> Work task
Give back the whole listing below exactly.
(The input)
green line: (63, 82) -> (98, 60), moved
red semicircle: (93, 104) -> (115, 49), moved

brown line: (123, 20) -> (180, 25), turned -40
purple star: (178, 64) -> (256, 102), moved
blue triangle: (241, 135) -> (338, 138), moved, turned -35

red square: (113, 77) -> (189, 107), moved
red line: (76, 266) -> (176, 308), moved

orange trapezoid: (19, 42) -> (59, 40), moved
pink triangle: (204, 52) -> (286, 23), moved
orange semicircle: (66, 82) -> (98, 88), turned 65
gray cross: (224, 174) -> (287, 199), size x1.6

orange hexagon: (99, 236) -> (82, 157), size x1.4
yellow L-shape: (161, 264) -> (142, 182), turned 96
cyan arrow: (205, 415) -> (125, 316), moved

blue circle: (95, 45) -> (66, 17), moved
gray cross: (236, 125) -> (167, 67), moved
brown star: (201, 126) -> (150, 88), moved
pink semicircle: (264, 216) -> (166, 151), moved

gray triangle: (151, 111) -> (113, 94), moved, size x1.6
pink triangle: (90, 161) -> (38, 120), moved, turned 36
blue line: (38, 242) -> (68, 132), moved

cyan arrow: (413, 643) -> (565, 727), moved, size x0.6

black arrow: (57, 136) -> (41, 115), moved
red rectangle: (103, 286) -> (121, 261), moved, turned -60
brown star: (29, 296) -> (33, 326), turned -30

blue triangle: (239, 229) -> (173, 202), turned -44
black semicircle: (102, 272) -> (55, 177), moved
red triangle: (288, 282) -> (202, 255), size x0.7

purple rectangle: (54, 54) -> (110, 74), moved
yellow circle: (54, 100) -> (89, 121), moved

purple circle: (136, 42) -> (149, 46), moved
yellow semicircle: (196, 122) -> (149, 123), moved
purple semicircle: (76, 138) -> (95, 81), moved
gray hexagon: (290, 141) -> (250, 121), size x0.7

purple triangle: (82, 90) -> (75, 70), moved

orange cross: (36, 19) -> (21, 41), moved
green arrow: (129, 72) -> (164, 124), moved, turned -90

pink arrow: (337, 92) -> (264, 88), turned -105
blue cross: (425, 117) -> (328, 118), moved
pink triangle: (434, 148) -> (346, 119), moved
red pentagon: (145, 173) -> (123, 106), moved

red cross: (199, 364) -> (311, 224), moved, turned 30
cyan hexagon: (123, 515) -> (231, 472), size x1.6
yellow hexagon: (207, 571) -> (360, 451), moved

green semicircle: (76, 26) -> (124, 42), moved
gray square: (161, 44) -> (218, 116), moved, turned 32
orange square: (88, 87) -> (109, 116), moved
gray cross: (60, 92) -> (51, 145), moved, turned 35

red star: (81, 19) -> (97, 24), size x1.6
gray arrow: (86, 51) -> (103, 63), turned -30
(End The input)
> Exercise output
green line: (63, 82) -> (98, 60), moved
red semicircle: (93, 104) -> (115, 49), moved

brown line: (123, 20) -> (180, 25), turned -40
purple star: (178, 64) -> (256, 102), moved
blue triangle: (241, 135) -> (338, 138), moved, turned -35

red square: (113, 77) -> (189, 107), moved
red line: (76, 266) -> (176, 308), moved

orange trapezoid: (19, 42) -> (59, 40), moved
pink triangle: (204, 52) -> (286, 23), moved
orange semicircle: (66, 82) -> (98, 88), turned 65
gray cross: (224, 174) -> (287, 199), size x1.6

orange hexagon: (99, 236) -> (82, 157), size x1.4
yellow L-shape: (161, 264) -> (142, 182), turned 96
cyan arrow: (205, 415) -> (125, 316), moved

blue circle: (95, 45) -> (66, 17), moved
gray cross: (236, 125) -> (167, 67), moved
brown star: (201, 126) -> (150, 88), moved
pink semicircle: (264, 216) -> (166, 151), moved

gray triangle: (151, 111) -> (113, 94), moved, size x1.6
pink triangle: (90, 161) -> (38, 120), moved, turned 36
blue line: (38, 242) -> (68, 132), moved

cyan arrow: (413, 643) -> (565, 727), moved, size x0.6

black arrow: (57, 136) -> (41, 115), moved
red rectangle: (103, 286) -> (121, 261), moved, turned -60
brown star: (29, 296) -> (33, 326), turned -30

blue triangle: (239, 229) -> (173, 202), turned -44
black semicircle: (102, 272) -> (55, 177), moved
red triangle: (288, 282) -> (202, 255), size x0.7

purple rectangle: (54, 54) -> (110, 74), moved
yellow circle: (54, 100) -> (89, 121), moved

purple circle: (136, 42) -> (149, 46), moved
yellow semicircle: (196, 122) -> (149, 123), moved
purple semicircle: (76, 138) -> (95, 81), moved
gray hexagon: (290, 141) -> (250, 121), size x0.7

purple triangle: (82, 90) -> (75, 70), moved

orange cross: (36, 19) -> (21, 41), moved
green arrow: (129, 72) -> (164, 124), moved, turned -90

pink arrow: (337, 92) -> (264, 88), turned -105
blue cross: (425, 117) -> (328, 118), moved
pink triangle: (434, 148) -> (346, 119), moved
red pentagon: (145, 173) -> (123, 106), moved

red cross: (199, 364) -> (311, 224), moved, turned 30
cyan hexagon: (123, 515) -> (231, 472), size x1.6
yellow hexagon: (207, 571) -> (360, 451), moved

green semicircle: (76, 26) -> (124, 42), moved
gray square: (161, 44) -> (218, 116), moved, turned 32
orange square: (88, 87) -> (109, 116), moved
gray cross: (60, 92) -> (51, 145), moved, turned 35

red star: (81, 19) -> (97, 24), size x1.6
gray arrow: (86, 51) -> (103, 63), turned -30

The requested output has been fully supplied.